START Dataset records

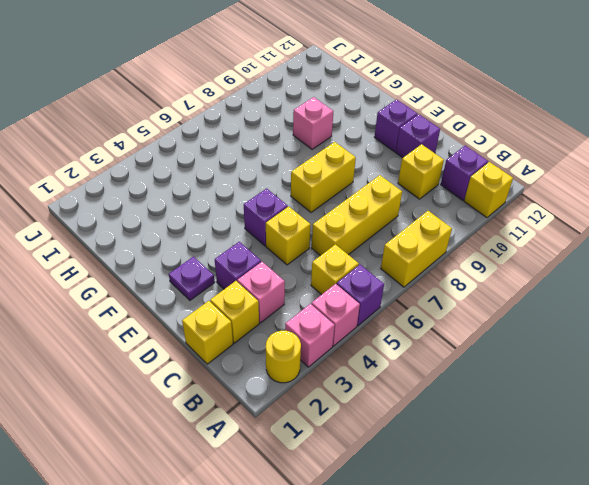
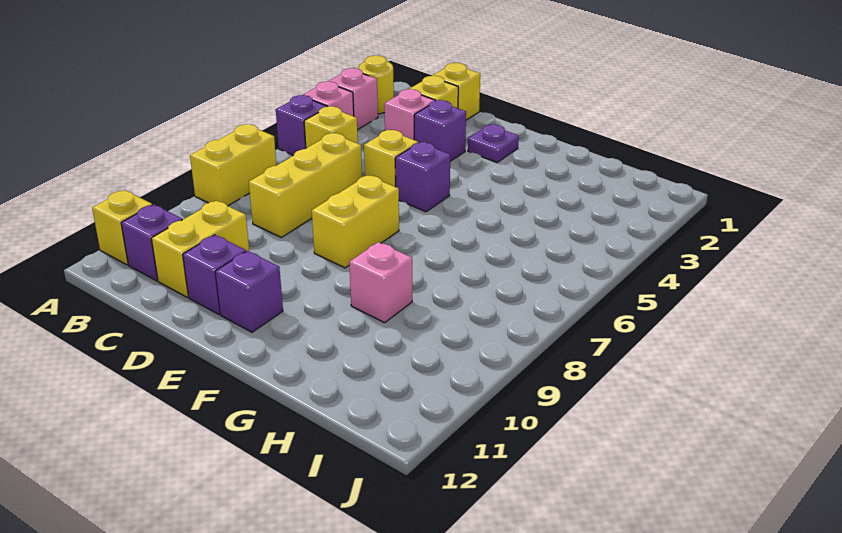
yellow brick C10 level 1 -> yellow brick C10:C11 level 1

END Dataset records
START Dataset records

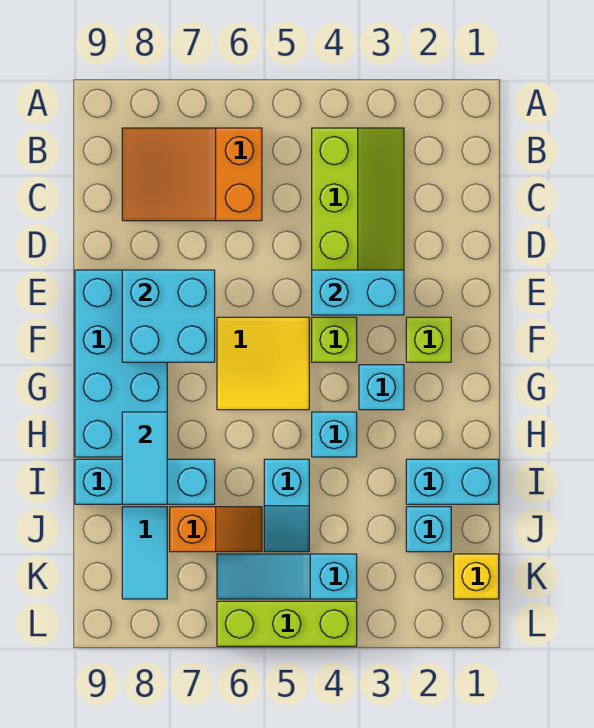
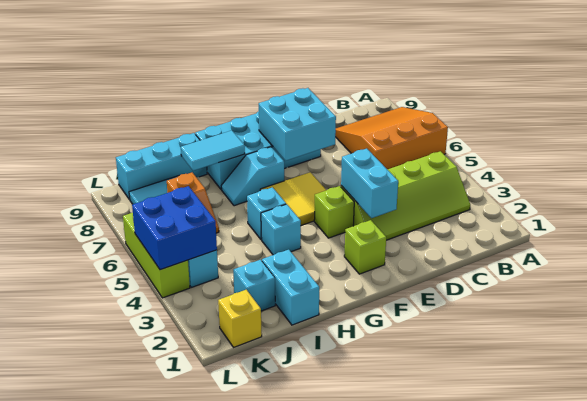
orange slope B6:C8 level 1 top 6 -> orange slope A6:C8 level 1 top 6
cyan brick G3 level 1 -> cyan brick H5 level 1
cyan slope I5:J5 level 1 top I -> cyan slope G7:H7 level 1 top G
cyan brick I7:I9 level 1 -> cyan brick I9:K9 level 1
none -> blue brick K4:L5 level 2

END Dataset records

▶ _What is required_: Scan the data above and state how many of its lines contain the string "cyan", with no other content.

▶ _Solution below_: 3